* _ABOUT THIS EXERCISE_:
Take the entries below and retype them word for word, excluding the images.
[GIVEN DATA]
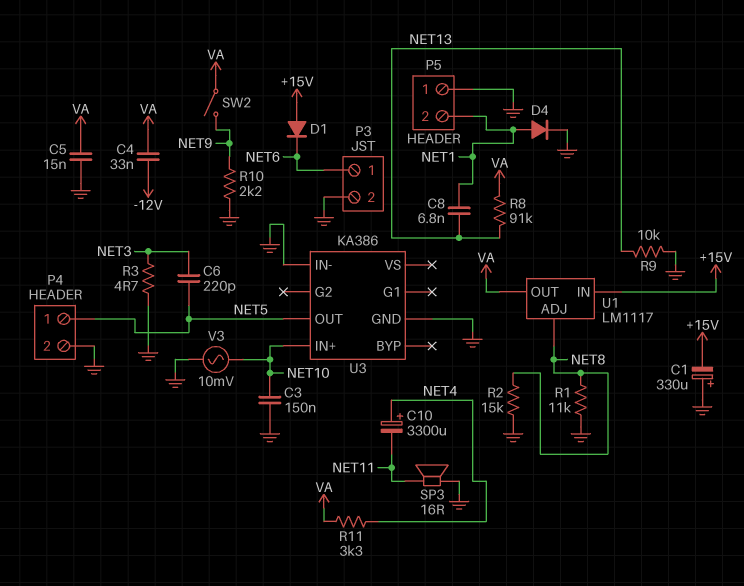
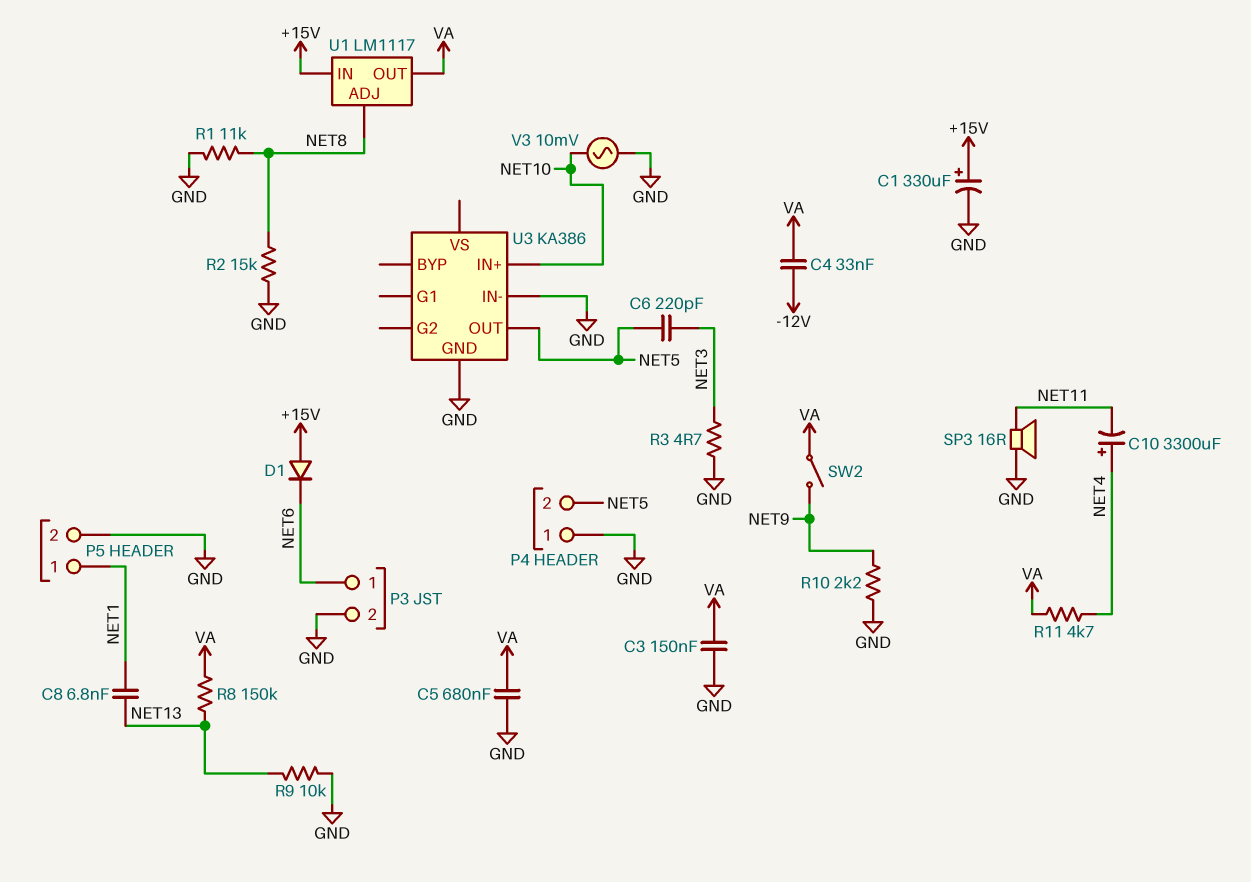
C1: 330uF (plus GND, minus +15V) -> 330uF (plus +15V, minus GND)
C3: 150nF (GND, NET10) -> 150nF (GND, VA)
C5: 15nF (GND, VA) -> 680nF (GND, VA)
D4: diode (A NET1, K GND) -> none
P4 pin 1: NET5 -> GND
P4 pin 2: GND -> NET5
P5 pin 1: GND -> NET1
P5 pin 2: NET1 -> GND
R8: 91k (NET13, VA) -> 150k (NET13, VA)
R11: 3.3k (NET4, VA) -> 4.7k (NET4, VA)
[/GIVEN DATA]
* _EXERCISE SOLUTION_:
C1: 330uF (plus GND, minus +15V) -> 330uF (plus +15V, minus GND)
C3: 150nF (GND, NET10) -> 150nF (GND, VA)
C5: 15nF (GND, VA) -> 680nF (GND, VA)
D4: diode (A NET1, K GND) -> none
P4 pin 1: NET5 -> GND
P4 pin 2: GND -> NET5
P5 pin 1: GND -> NET1
P5 pin 2: NET1 -> GND
R8: 91k (NET13, VA) -> 150k (NET13, VA)
R11: 3.3k (NET4, VA) -> 4.7k (NET4, VA)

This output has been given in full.